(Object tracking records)
********

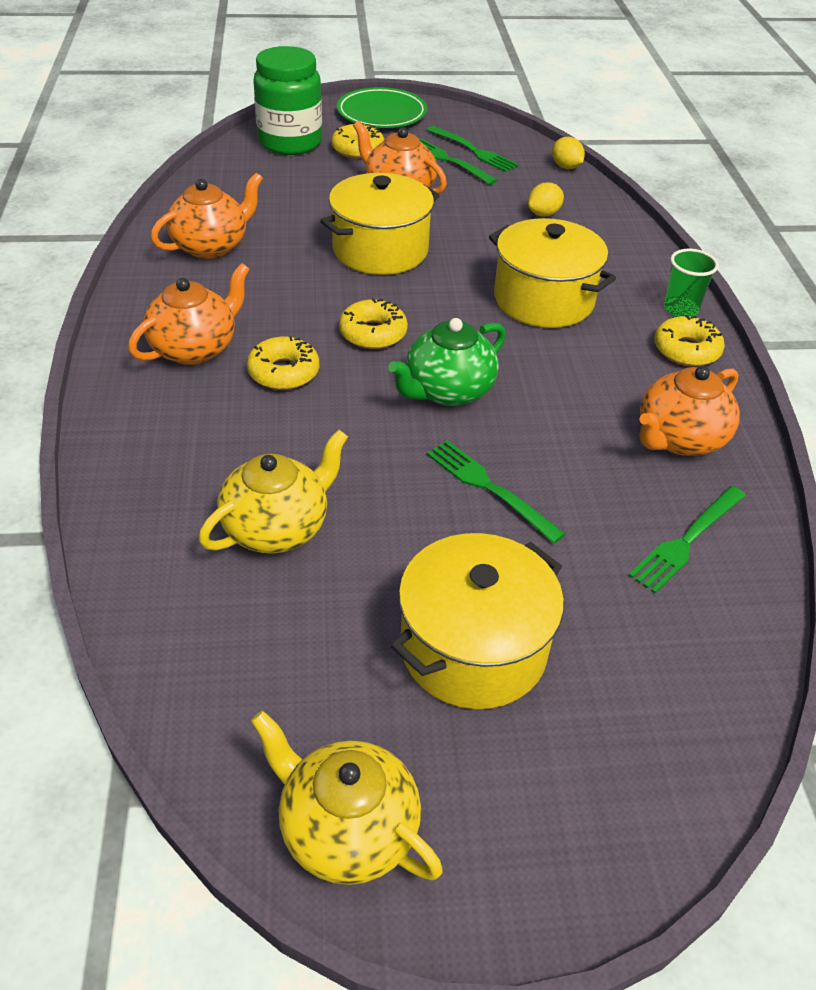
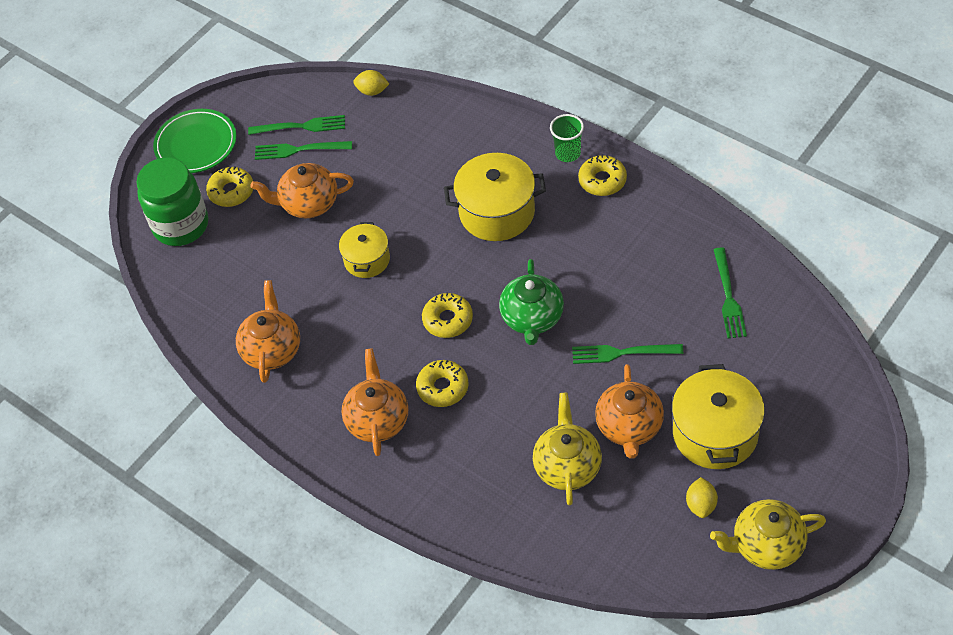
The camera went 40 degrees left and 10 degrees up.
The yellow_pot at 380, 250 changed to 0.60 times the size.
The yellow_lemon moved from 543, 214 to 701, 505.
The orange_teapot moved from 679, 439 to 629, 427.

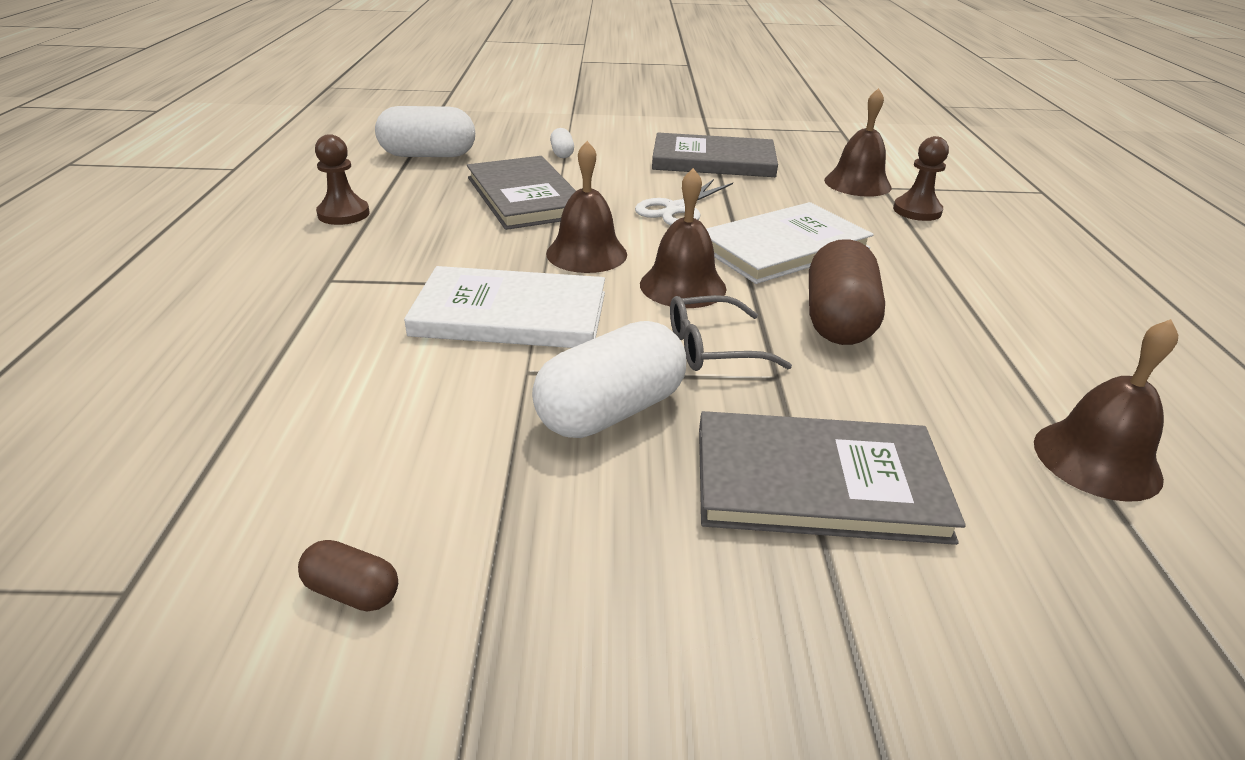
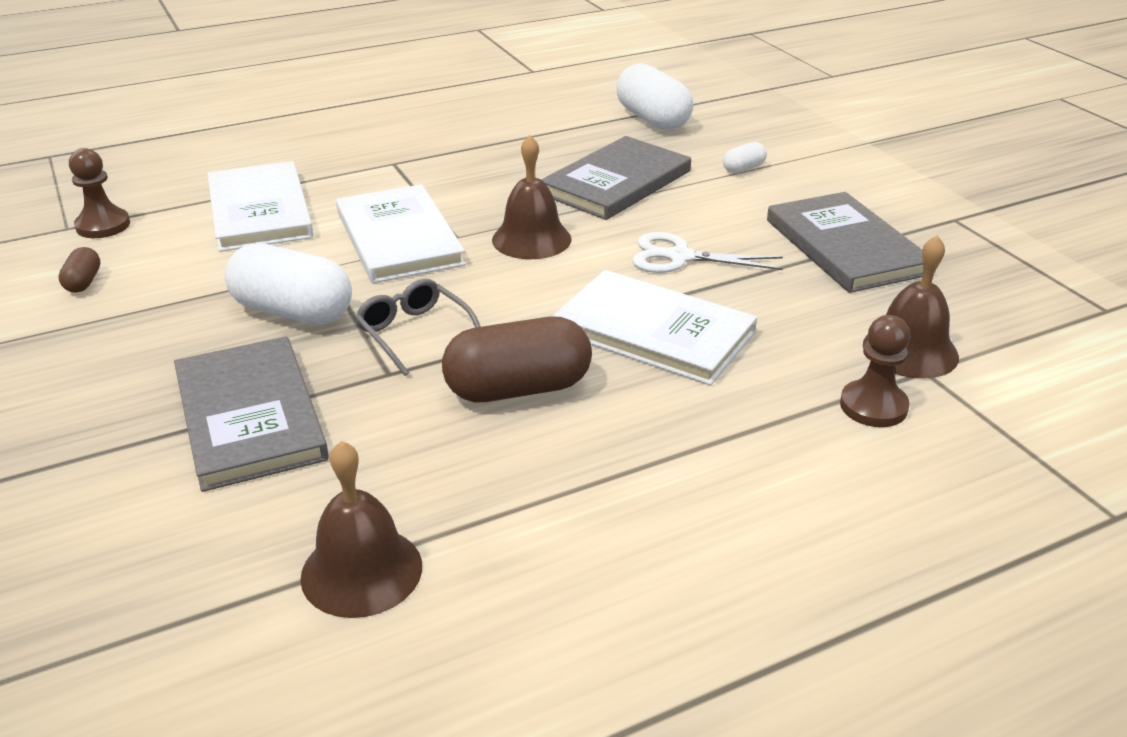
The camera went 65 degrees right and 0 degrees up.
The brown_pawn moved from 343, 214 to 103, 225.
The brown_bell at 683, 286 disappeared.
The white_book at 259, 211 appeared.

********

PROMPT
Make a verbatim copy of all the entries and strip out the pictures.

RESULT OF THIS TASK
The camera went 40 degrees left and 10 degrees up.
The yellow_pot at 380, 250 changed to 0.60 times the size.
The yellow_lemon moved from 543, 214 to 701, 505.
The orange_teapot moved from 679, 439 to 629, 427.

The camera went 65 degrees right and 0 degrees up.
The brown_pawn moved from 343, 214 to 103, 225.
The brown_bell at 683, 286 disappeared.
The white_book at 259, 211 appeared.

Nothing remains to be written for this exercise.